▶ **Task brief**: Output the records precisely as they stand. Pictures are to be skipped.

___

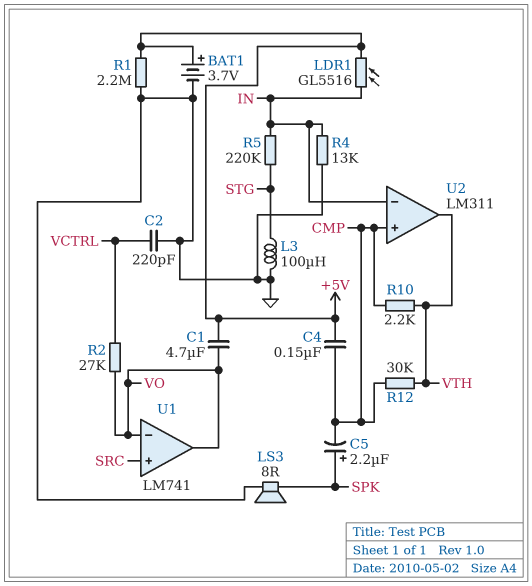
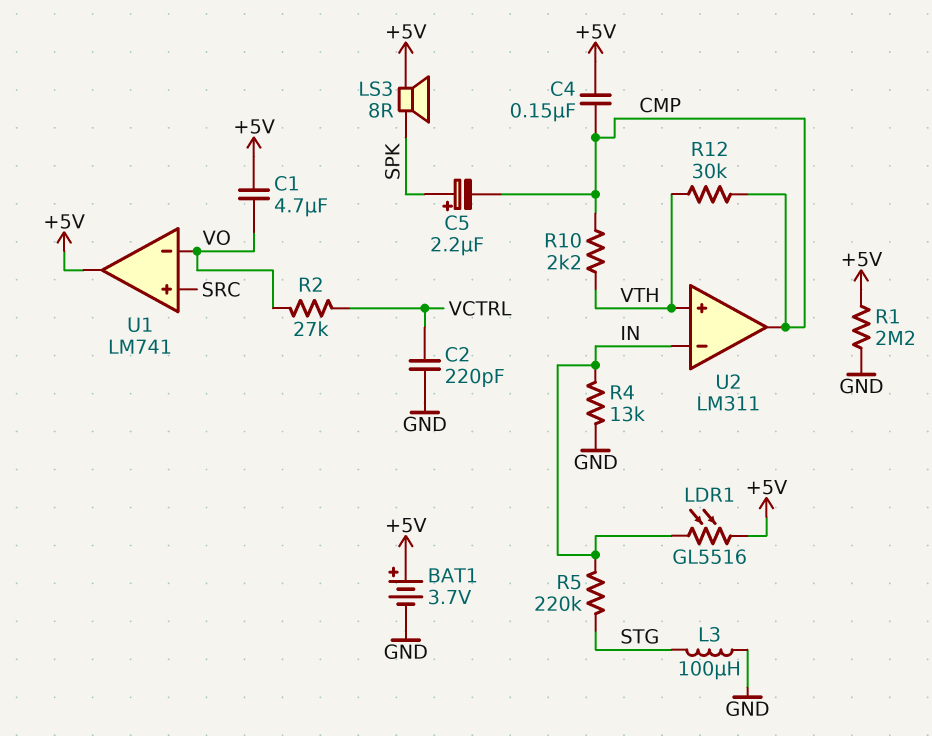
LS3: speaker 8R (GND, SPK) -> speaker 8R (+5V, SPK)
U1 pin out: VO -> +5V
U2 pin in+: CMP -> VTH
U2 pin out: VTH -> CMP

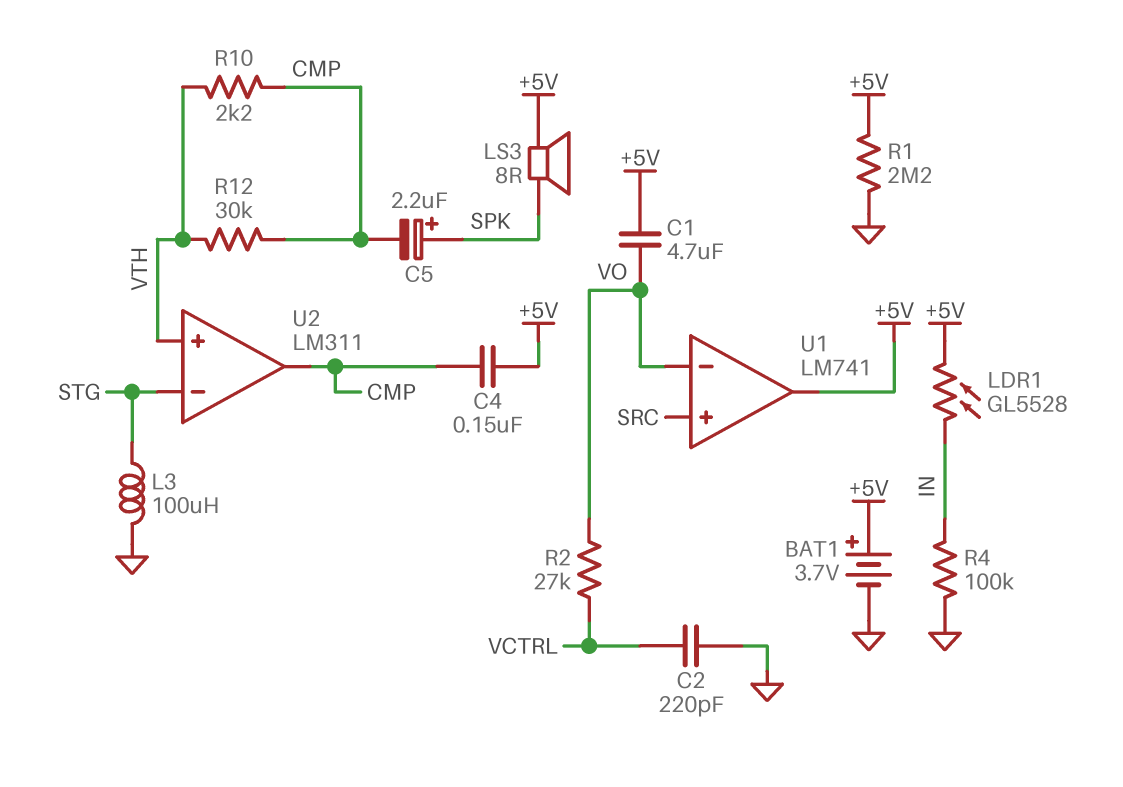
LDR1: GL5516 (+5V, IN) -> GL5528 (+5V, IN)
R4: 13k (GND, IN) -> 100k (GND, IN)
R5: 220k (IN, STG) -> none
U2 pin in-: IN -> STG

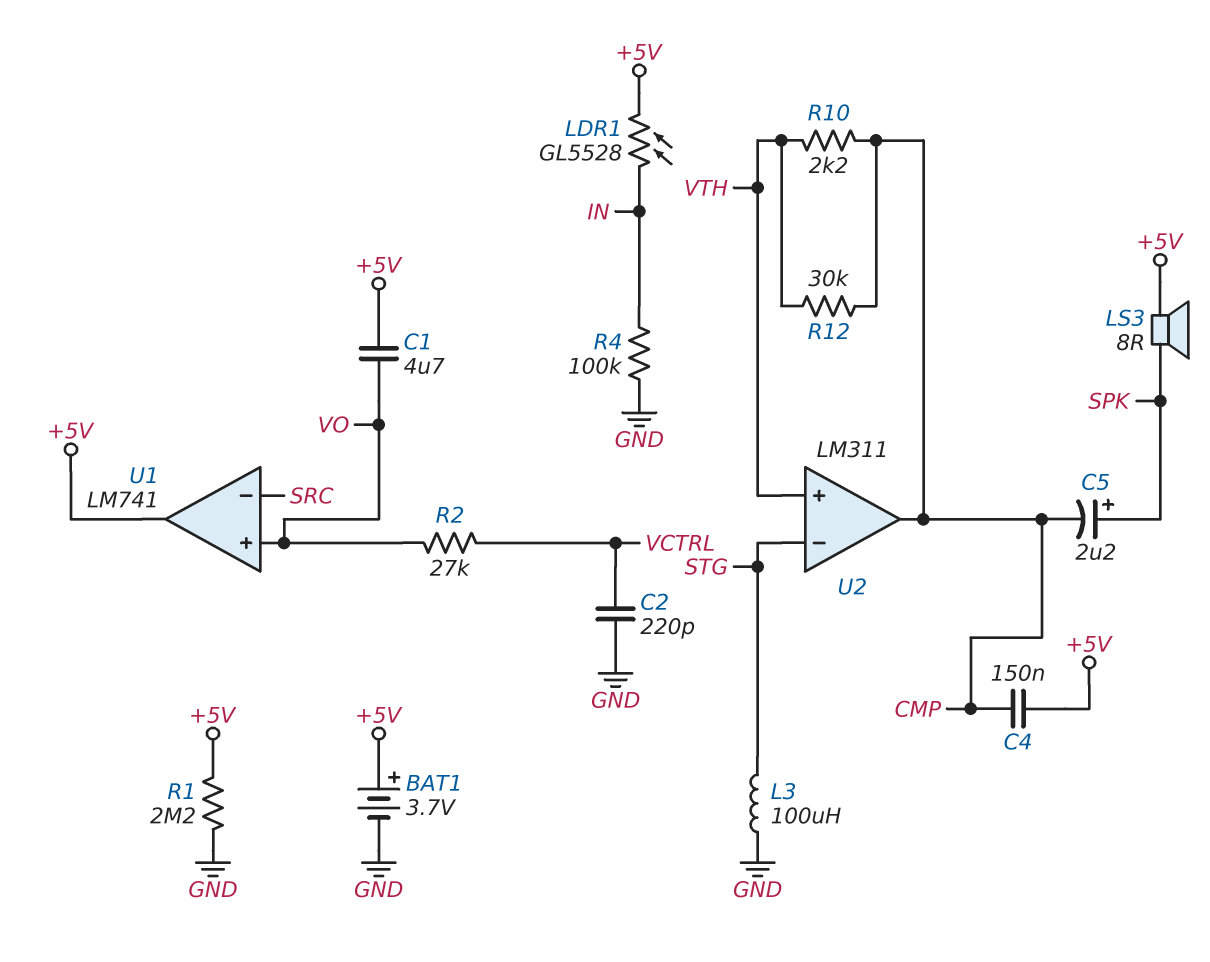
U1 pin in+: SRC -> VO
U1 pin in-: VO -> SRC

___

▶ **Response for this exercise**:
LS3: speaker 8R (GND, SPK) -> speaker 8R (+5V, SPK)
U1 pin out: VO -> +5V
U2 pin in+: CMP -> VTH
U2 pin out: VTH -> CMP

LDR1: GL5516 (+5V, IN) -> GL5528 (+5V, IN)
R4: 13k (GND, IN) -> 100k (GND, IN)
R5: 220k (IN, STG) -> none
U2 pin in-: IN -> STG

U1 pin in+: SRC -> VO
U1 pin in-: VO -> SRC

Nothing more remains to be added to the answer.